INSTRUCTIONS TO FOLLOW: Within the entries below, every line containing "ebony" is to be copied.

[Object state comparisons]
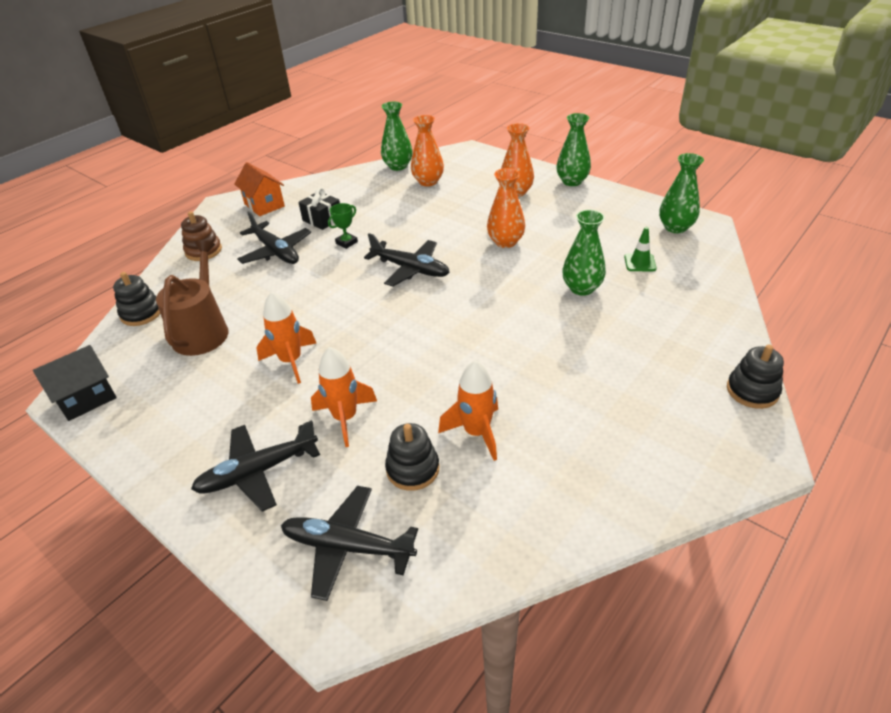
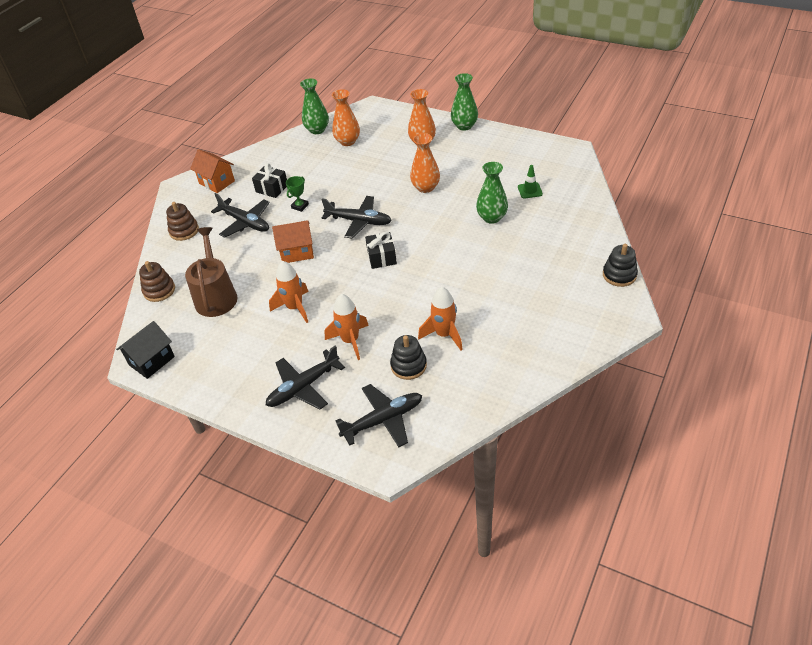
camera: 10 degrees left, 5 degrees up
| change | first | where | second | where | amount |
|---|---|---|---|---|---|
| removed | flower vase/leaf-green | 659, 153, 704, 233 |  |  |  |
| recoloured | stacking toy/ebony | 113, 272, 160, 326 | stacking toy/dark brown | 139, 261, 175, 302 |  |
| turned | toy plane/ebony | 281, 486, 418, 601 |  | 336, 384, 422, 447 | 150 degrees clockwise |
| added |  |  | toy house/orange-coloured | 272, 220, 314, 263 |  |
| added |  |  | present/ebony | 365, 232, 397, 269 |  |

RESPONSE AREA:
| recoloured | stacking toy/ebony | 113, 272, 160, 326 | stacking toy/dark brown | 139, 261, 175, 302 |  |
| turned | toy plane/ebony | 281, 486, 418, 601 |  | 336, 384, 422, 447 | 150 degrees clockwise |
| added |  |  | present/ebony | 365, 232, 397, 269 |  |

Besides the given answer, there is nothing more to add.